What to work on:
Copy word for word the lines from the start of the records through the line that contains "orange semicircle: (316, 621)", both included.

Exercise inputs:
=== Section Start ===

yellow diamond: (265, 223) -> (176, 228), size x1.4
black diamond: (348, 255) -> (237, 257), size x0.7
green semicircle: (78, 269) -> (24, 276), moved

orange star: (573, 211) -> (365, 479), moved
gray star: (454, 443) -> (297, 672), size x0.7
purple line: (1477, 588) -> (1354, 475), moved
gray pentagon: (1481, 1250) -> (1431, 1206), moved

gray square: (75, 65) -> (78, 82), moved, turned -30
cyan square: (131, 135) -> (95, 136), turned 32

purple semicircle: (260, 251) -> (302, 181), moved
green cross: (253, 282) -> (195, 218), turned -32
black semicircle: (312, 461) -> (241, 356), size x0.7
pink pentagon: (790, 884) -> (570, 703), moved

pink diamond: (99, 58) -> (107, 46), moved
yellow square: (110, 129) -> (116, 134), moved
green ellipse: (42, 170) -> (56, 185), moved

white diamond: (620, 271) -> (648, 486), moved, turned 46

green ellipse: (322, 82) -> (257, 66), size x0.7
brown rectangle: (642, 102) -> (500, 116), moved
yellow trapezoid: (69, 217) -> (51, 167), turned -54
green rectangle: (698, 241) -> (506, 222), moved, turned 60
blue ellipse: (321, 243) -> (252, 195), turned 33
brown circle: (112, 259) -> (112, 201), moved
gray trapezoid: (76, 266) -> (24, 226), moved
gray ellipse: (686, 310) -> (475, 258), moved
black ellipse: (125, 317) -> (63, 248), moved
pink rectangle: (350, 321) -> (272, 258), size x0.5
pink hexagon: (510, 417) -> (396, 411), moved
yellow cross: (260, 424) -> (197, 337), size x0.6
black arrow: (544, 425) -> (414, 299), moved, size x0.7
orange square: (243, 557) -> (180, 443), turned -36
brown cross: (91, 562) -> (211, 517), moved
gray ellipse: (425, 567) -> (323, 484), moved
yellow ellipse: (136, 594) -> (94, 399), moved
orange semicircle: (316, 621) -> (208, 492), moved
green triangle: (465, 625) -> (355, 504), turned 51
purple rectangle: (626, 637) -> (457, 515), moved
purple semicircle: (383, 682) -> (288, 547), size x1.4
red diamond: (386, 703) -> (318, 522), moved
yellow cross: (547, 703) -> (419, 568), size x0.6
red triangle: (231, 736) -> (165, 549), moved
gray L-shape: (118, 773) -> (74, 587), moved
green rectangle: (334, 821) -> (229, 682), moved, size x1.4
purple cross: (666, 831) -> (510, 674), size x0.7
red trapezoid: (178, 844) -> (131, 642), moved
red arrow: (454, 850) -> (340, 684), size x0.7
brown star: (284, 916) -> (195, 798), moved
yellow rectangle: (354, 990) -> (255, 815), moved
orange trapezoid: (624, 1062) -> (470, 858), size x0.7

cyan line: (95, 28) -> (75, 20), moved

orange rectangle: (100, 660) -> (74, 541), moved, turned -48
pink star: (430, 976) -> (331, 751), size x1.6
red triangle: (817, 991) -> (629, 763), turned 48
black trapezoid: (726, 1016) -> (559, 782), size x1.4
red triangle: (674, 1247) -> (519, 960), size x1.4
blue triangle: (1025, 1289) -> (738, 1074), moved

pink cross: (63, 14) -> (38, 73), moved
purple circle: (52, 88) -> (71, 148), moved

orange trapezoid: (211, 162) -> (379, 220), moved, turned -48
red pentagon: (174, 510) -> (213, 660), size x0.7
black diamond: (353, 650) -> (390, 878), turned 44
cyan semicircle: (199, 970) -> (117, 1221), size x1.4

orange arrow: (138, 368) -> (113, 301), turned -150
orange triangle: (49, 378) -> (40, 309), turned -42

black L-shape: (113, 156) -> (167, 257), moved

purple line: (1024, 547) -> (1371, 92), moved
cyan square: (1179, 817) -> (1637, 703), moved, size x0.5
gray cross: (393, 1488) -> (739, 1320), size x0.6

=== Section End ===

Response area:
yellow diamond: (265, 223) -> (176, 228), size x1.4
black diamond: (348, 255) -> (237, 257), size x0.7
green semicircle: (78, 269) -> (24, 276), moved

orange star: (573, 211) -> (365, 479), moved
gray star: (454, 443) -> (297, 672), size x0.7
purple line: (1477, 588) -> (1354, 475), moved
gray pentagon: (1481, 1250) -> (1431, 1206), moved

gray square: (75, 65) -> (78, 82), moved, turned -30
cyan square: (131, 135) -> (95, 136), turned 32

purple semicircle: (260, 251) -> (302, 181), moved
green cross: (253, 282) -> (195, 218), turned -32
black semicircle: (312, 461) -> (241, 356), size x0.7
pink pentagon: (790, 884) -> (570, 703), moved

pink diamond: (99, 58) -> (107, 46), moved
yellow square: (110, 129) -> (116, 134), moved
green ellipse: (42, 170) -> (56, 185), moved

white diamond: (620, 271) -> (648, 486), moved, turned 46

green ellipse: (322, 82) -> (257, 66), size x0.7
brown rectangle: (642, 102) -> (500, 116), moved
yellow trapezoid: (69, 217) -> (51, 167), turned -54
green rectangle: (698, 241) -> (506, 222), moved, turned 60
blue ellipse: (321, 243) -> (252, 195), turned 33
brown circle: (112, 259) -> (112, 201), moved
gray trapezoid: (76, 266) -> (24, 226), moved
gray ellipse: (686, 310) -> (475, 258), moved
black ellipse: (125, 317) -> (63, 248), moved
pink rectangle: (350, 321) -> (272, 258), size x0.5
pink hexagon: (510, 417) -> (396, 411), moved
yellow cross: (260, 424) -> (197, 337), size x0.6
black arrow: (544, 425) -> (414, 299), moved, size x0.7
orange square: (243, 557) -> (180, 443), turned -36
brown cross: (91, 562) -> (211, 517), moved
gray ellipse: (425, 567) -> (323, 484), moved
yellow ellipse: (136, 594) -> (94, 399), moved
orange semicircle: (316, 621) -> (208, 492), moved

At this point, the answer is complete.